Leave every image out, and print the remaining lines below exactly.

■ **STORED DATA**
━━━━

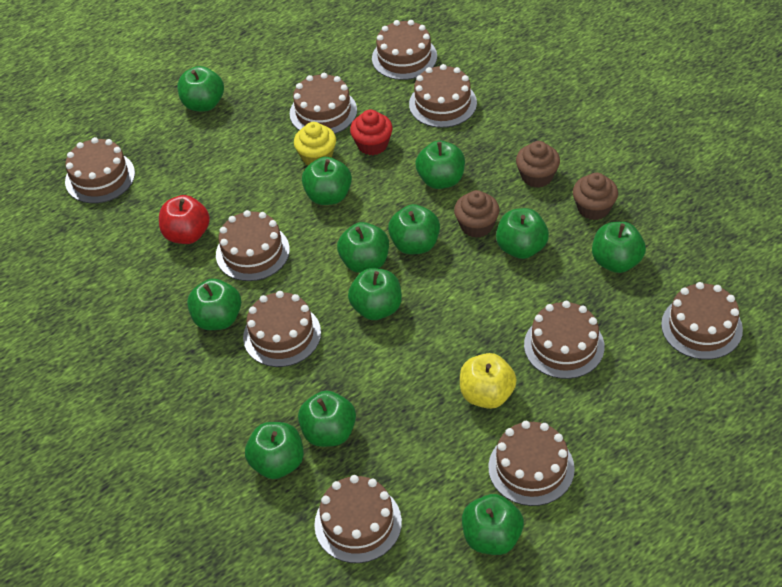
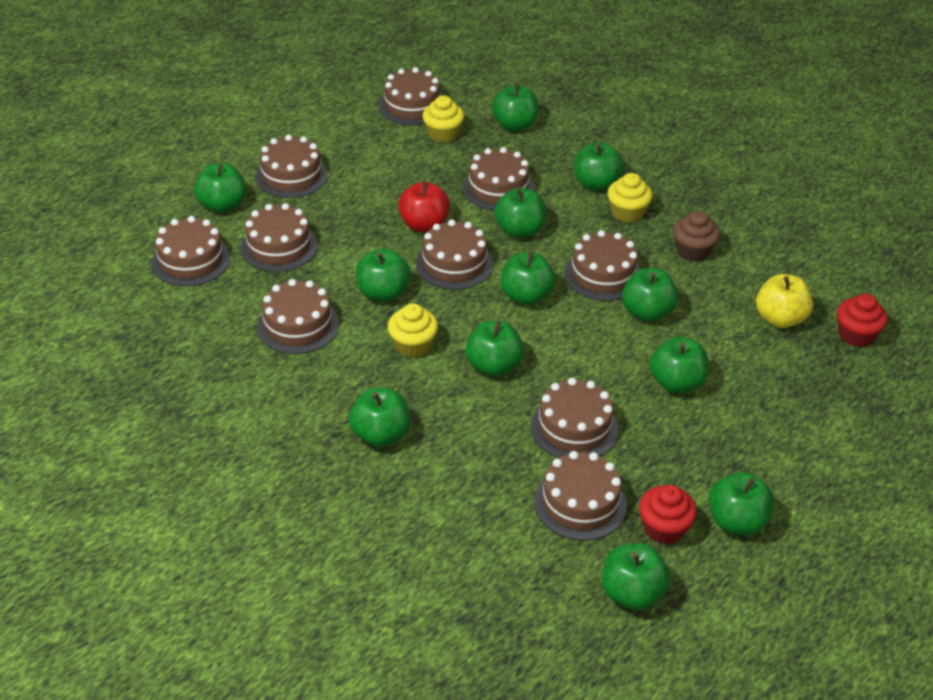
brown cupcake: 3 -> 1
red cupcake: 1 -> 2
yellow cupcake: 1 -> 3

━━━━

■ **TASK OUTPUT**
brown cupcake: 3 -> 1
red cupcake: 1 -> 2
yellow cupcake: 1 -> 3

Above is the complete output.